Entries shown:
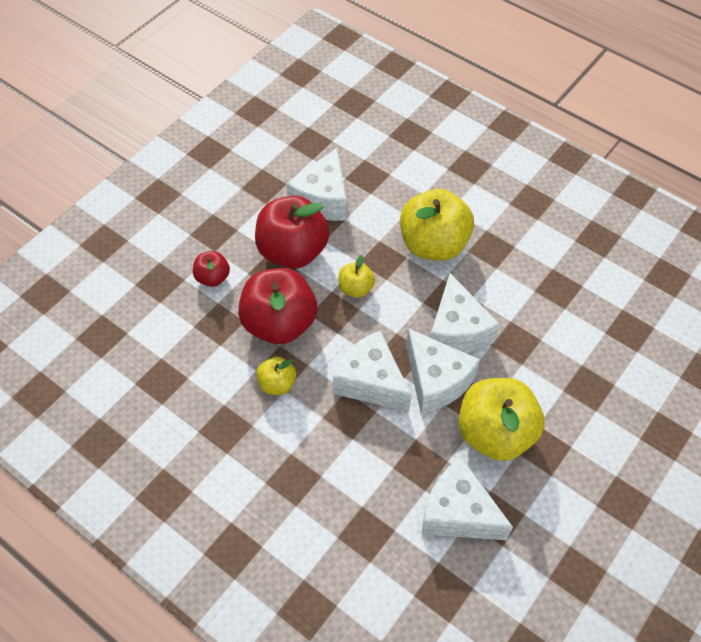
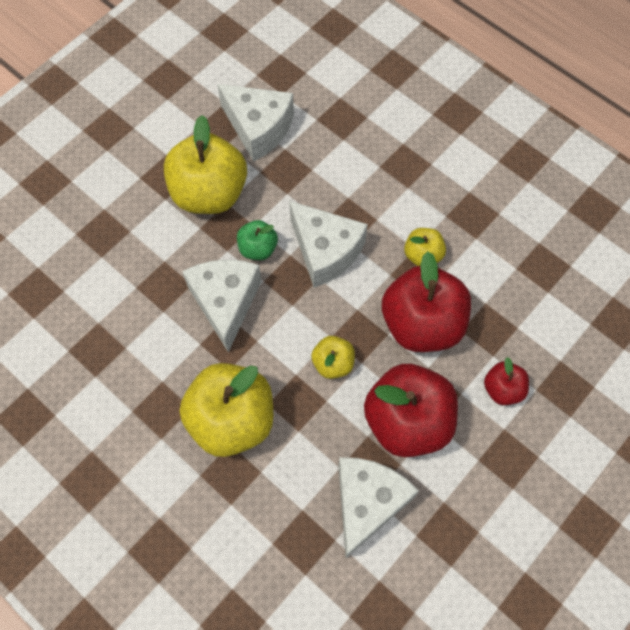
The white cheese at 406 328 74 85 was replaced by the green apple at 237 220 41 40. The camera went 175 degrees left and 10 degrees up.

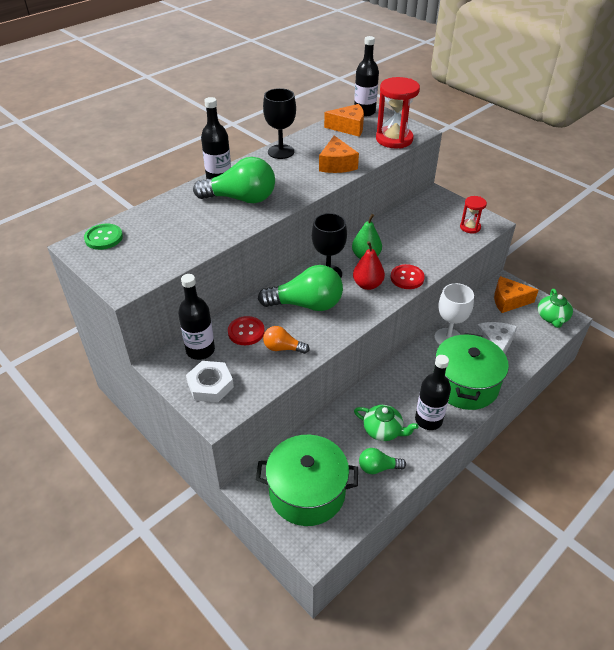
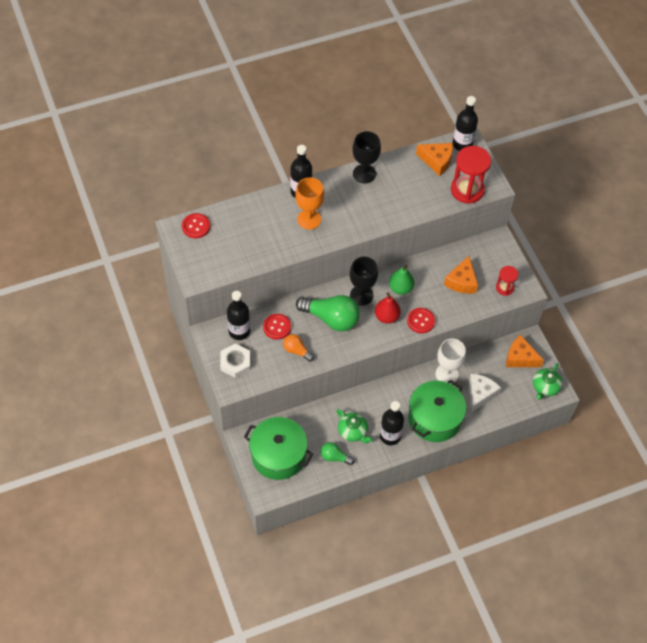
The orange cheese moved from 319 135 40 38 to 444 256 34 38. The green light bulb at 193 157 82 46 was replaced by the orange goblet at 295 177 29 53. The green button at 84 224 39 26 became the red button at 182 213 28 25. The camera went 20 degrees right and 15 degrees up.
...
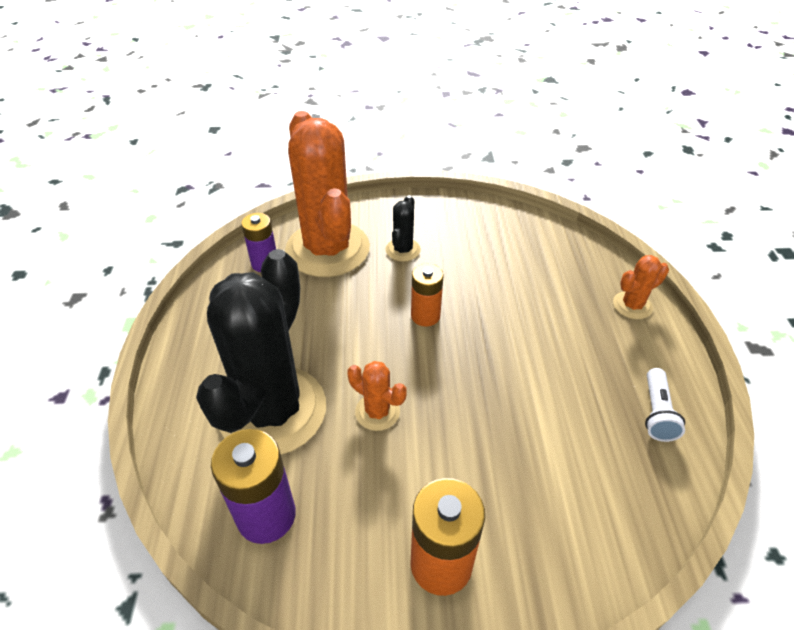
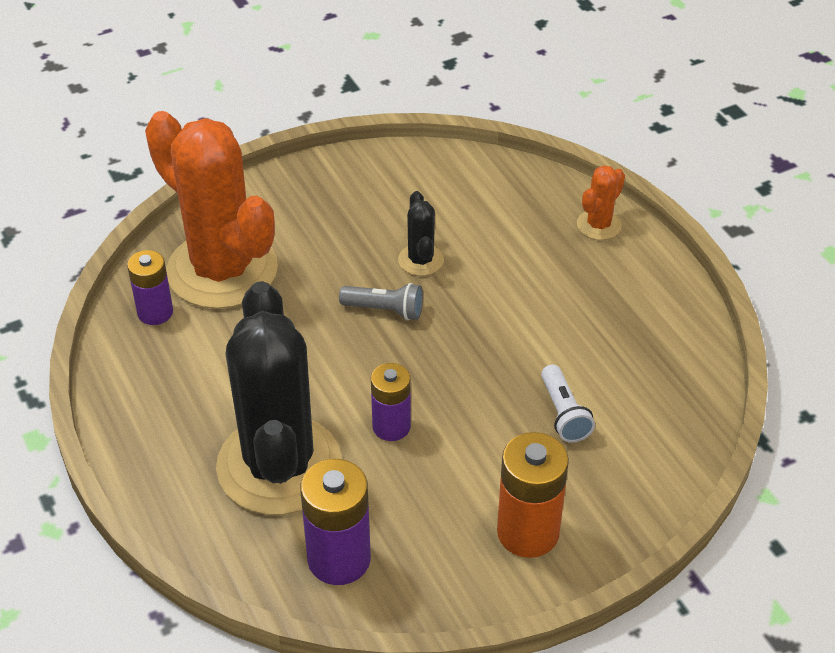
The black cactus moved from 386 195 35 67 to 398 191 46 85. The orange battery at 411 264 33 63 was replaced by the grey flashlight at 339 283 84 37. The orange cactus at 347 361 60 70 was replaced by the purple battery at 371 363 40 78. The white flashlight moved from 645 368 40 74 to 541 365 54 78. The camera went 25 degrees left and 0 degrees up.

What you have to do: Word for word, write out the lines above running from the one with "The white cheese" up to and including the one with "The orange cheese". Drop any picture.

Solved exercise:
The white cheese at 406 328 74 85 was replaced by the green apple at 237 220 41 40. The camera went 175 degrees left and 10 degrees up.

The orange cheese moved from 319 135 40 38 to 444 256 34 38. The green light bulb at 193 157 82 46 was replaced by the orange goblet at 295 177 29 53. The green button at 84 224 39 26 became the red button at 182 213 28 25. The camera went 20 degrees right and 15 degrees up.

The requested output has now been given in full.